--- START ---

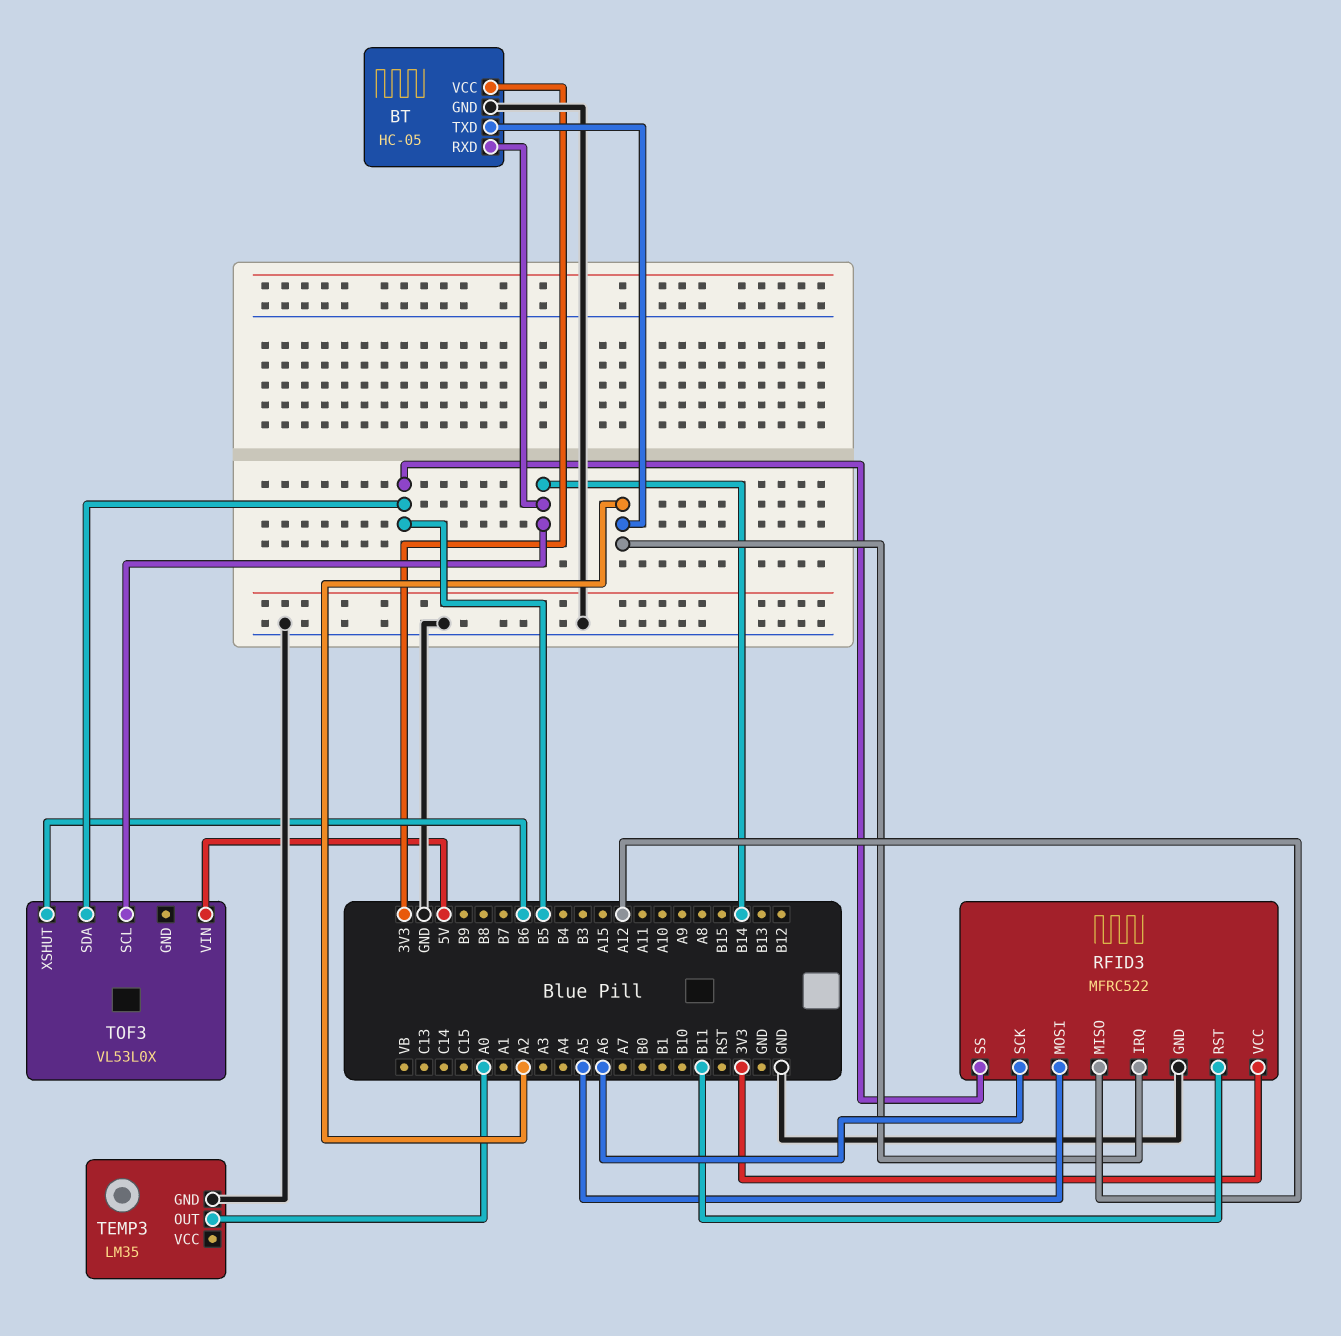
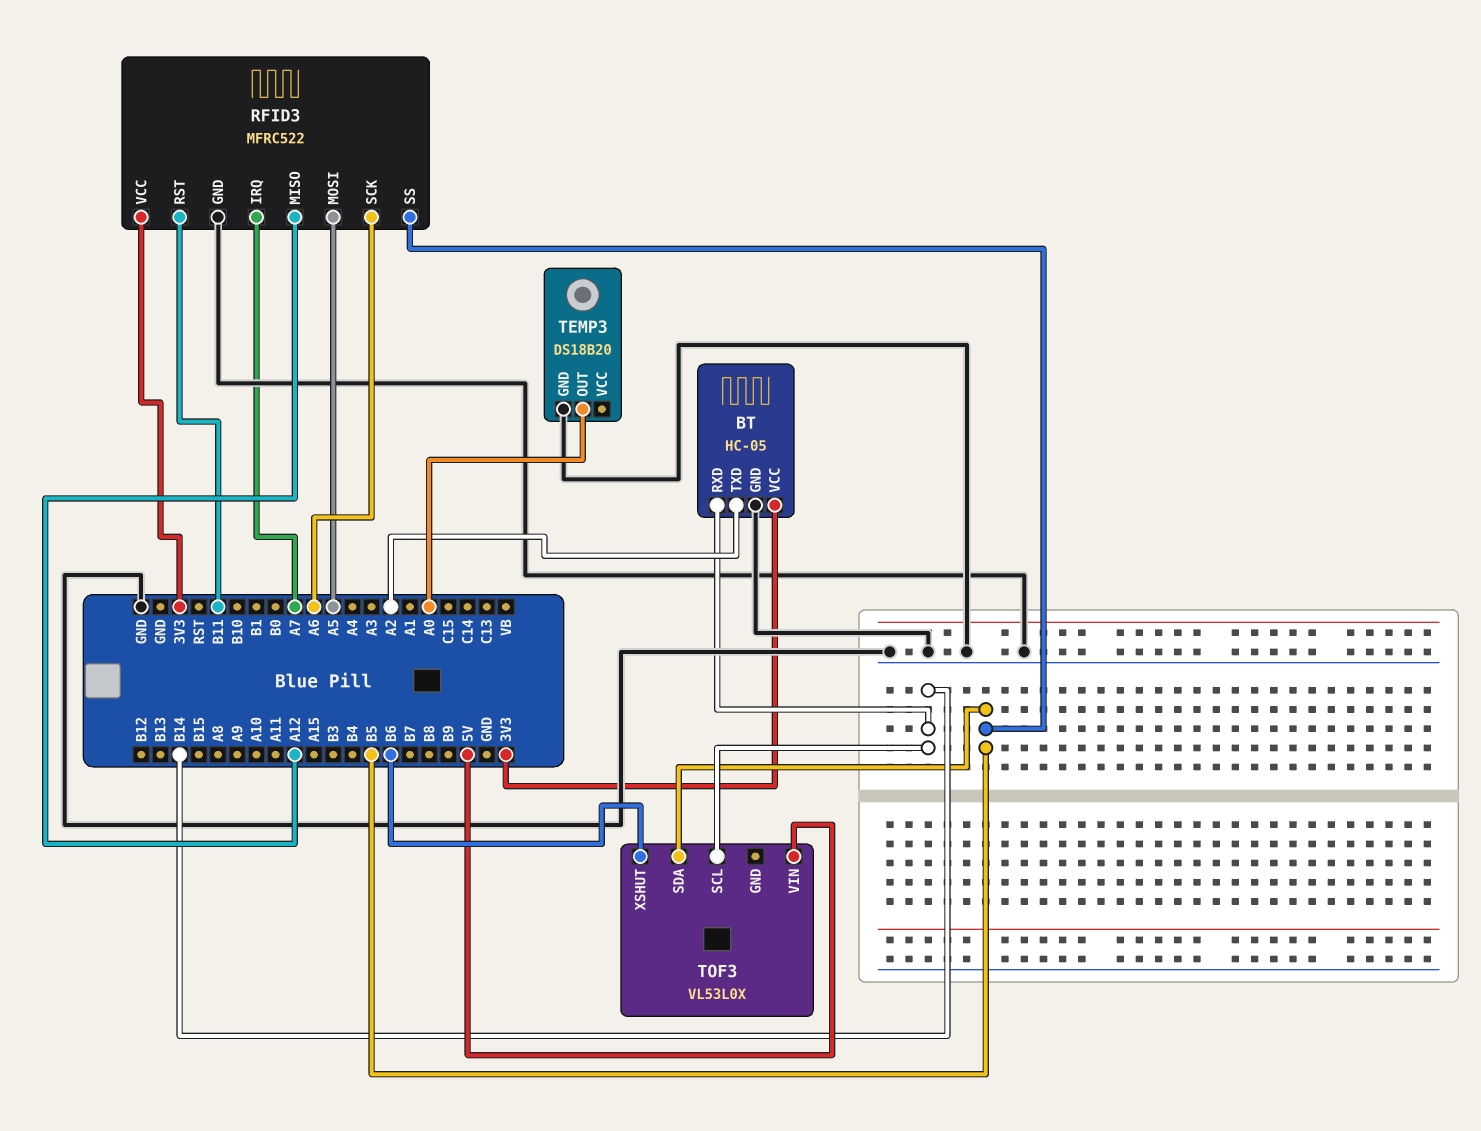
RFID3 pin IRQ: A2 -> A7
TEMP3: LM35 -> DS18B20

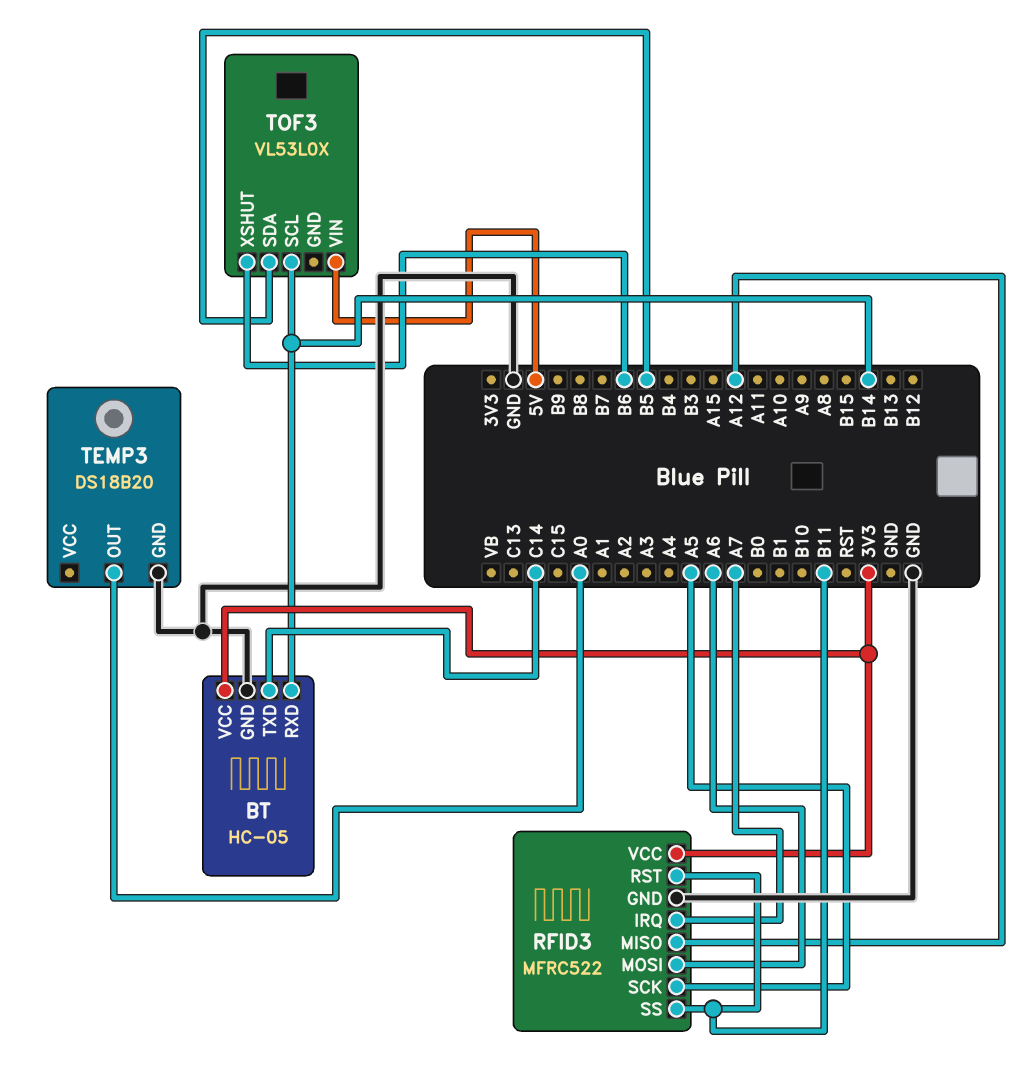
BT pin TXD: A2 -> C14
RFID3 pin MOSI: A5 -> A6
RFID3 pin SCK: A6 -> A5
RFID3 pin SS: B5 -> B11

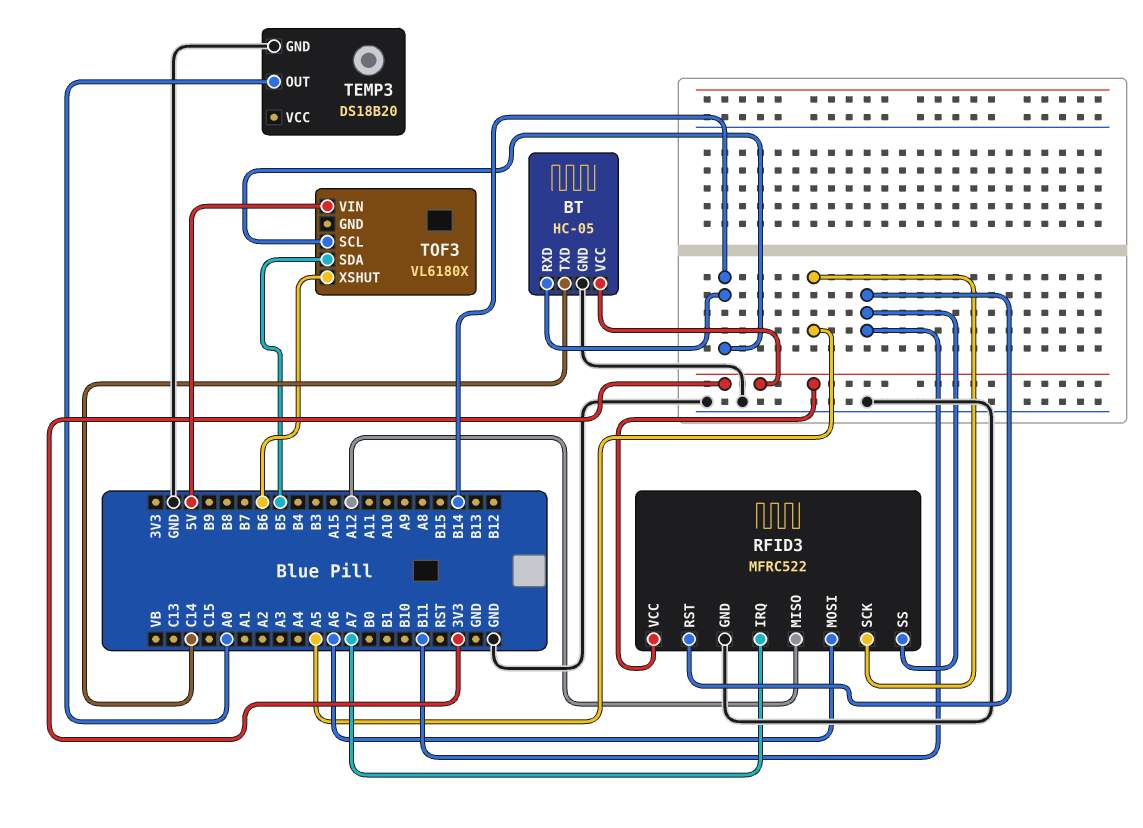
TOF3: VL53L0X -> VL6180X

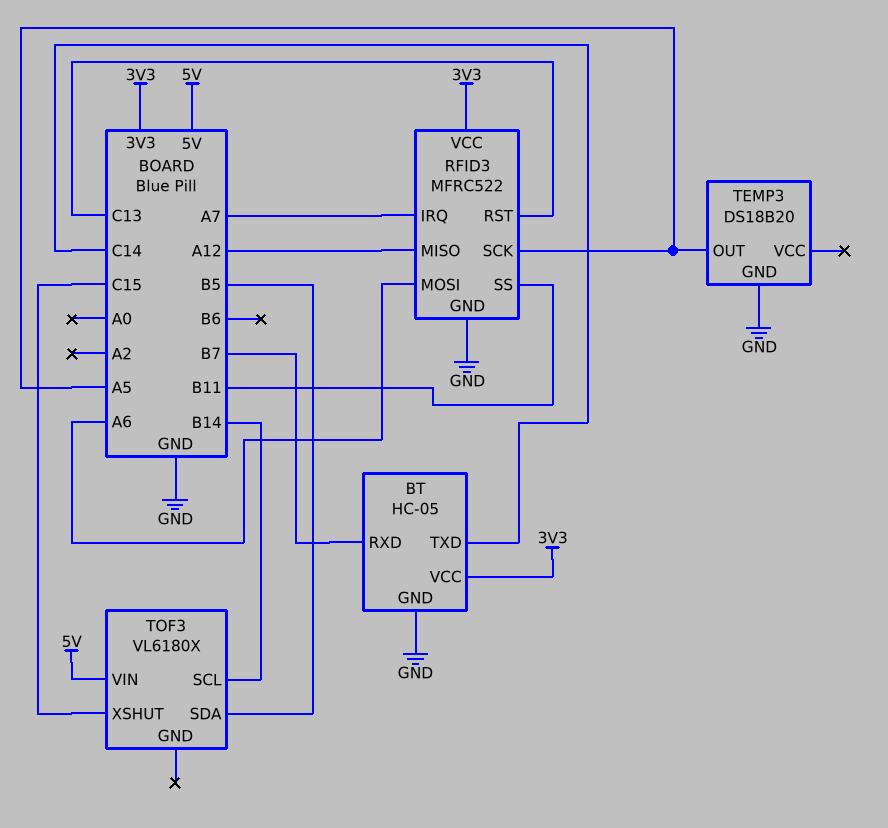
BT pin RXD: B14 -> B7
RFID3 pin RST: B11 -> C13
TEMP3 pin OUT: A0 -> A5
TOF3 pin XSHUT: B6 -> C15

--- END ---

▶ _Exercise directions_: Leave out the pictures and reproduce the rest of the listing exactly.

▶ _Your solution_:
RFID3 pin IRQ: A2 -> A7
TEMP3: LM35 -> DS18B20

BT pin TXD: A2 -> C14
RFID3 pin MOSI: A5 -> A6
RFID3 pin SCK: A6 -> A5
RFID3 pin SS: B5 -> B11

TOF3: VL53L0X -> VL6180X

BT pin RXD: B14 -> B7
RFID3 pin RST: B11 -> C13
TEMP3 pin OUT: A0 -> A5
TOF3 pin XSHUT: B6 -> C15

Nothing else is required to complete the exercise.